[Start of Attachment]

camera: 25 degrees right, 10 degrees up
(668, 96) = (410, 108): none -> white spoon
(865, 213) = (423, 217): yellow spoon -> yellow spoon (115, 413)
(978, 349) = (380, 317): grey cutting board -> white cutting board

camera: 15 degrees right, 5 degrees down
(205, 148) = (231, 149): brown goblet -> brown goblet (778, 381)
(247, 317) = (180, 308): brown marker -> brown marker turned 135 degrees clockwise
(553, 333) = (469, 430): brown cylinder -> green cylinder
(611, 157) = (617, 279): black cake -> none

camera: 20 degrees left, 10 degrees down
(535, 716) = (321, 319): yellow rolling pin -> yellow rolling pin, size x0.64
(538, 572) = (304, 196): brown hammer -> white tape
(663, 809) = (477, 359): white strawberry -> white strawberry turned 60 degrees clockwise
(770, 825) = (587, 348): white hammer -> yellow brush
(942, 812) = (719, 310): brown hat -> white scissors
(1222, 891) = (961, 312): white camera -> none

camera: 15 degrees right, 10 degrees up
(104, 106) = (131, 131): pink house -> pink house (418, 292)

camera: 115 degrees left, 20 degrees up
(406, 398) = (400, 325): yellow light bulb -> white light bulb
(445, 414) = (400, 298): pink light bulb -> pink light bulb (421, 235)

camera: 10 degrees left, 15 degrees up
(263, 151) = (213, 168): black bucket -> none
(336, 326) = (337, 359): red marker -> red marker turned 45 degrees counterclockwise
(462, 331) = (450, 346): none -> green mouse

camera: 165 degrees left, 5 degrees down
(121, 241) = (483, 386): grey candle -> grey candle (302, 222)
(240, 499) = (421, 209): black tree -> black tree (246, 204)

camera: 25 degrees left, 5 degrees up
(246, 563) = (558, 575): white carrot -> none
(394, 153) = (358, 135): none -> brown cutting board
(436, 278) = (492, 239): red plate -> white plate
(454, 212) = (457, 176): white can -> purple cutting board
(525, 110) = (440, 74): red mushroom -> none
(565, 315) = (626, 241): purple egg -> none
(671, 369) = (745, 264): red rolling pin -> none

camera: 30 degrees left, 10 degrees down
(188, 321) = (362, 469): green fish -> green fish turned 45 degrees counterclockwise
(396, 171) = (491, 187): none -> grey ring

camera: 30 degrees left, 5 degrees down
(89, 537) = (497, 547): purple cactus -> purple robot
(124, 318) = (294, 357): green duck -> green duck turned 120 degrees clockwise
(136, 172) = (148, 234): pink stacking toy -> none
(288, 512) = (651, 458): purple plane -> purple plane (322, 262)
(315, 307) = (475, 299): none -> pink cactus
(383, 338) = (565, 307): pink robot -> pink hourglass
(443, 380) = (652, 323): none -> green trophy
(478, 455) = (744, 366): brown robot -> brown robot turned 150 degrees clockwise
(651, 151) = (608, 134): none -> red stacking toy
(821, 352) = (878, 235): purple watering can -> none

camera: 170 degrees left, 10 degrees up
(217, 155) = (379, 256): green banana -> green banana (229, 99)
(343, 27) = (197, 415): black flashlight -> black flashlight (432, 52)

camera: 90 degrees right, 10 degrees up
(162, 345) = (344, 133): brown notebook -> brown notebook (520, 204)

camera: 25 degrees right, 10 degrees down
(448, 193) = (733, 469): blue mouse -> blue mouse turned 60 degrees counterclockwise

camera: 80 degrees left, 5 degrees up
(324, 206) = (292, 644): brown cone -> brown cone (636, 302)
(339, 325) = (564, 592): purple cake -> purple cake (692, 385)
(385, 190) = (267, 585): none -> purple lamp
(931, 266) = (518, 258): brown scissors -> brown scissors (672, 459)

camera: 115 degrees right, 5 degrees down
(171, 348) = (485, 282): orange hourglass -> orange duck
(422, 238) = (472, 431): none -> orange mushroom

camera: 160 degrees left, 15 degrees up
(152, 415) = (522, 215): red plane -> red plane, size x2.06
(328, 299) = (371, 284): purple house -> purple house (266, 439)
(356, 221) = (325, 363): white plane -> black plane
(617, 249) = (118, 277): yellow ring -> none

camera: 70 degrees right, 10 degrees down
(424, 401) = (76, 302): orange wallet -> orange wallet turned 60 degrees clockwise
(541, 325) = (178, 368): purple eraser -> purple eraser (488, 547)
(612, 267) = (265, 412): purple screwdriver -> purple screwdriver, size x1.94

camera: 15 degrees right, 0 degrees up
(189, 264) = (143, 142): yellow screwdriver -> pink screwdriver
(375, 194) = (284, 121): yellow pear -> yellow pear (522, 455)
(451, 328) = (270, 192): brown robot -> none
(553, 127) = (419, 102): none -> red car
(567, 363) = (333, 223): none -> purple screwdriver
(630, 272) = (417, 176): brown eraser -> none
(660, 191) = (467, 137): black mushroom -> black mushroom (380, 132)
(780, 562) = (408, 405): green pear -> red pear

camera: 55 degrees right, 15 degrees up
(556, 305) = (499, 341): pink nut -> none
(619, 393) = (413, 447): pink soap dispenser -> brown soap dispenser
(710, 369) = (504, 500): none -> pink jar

[End of Attachment]

Within the listing above, extract exactly the lines from the line with "(189, 264) = (143, 142): yellow" to the line with "(556, 305) = (499, 341): pink nut -> none", the two named lines included, and no others.

§ **Completed exercise**
(189, 264) = (143, 142): yellow screwdriver -> pink screwdriver
(375, 194) = (284, 121): yellow pear -> yellow pear (522, 455)
(451, 328) = (270, 192): brown robot -> none
(553, 127) = (419, 102): none -> red car
(567, 363) = (333, 223): none -> purple screwdriver
(630, 272) = (417, 176): brown eraser -> none
(660, 191) = (467, 137): black mushroom -> black mushroom (380, 132)
(780, 562) = (408, 405): green pear -> red pear

camera: 55 degrees right, 15 degrees up
(556, 305) = (499, 341): pink nut -> none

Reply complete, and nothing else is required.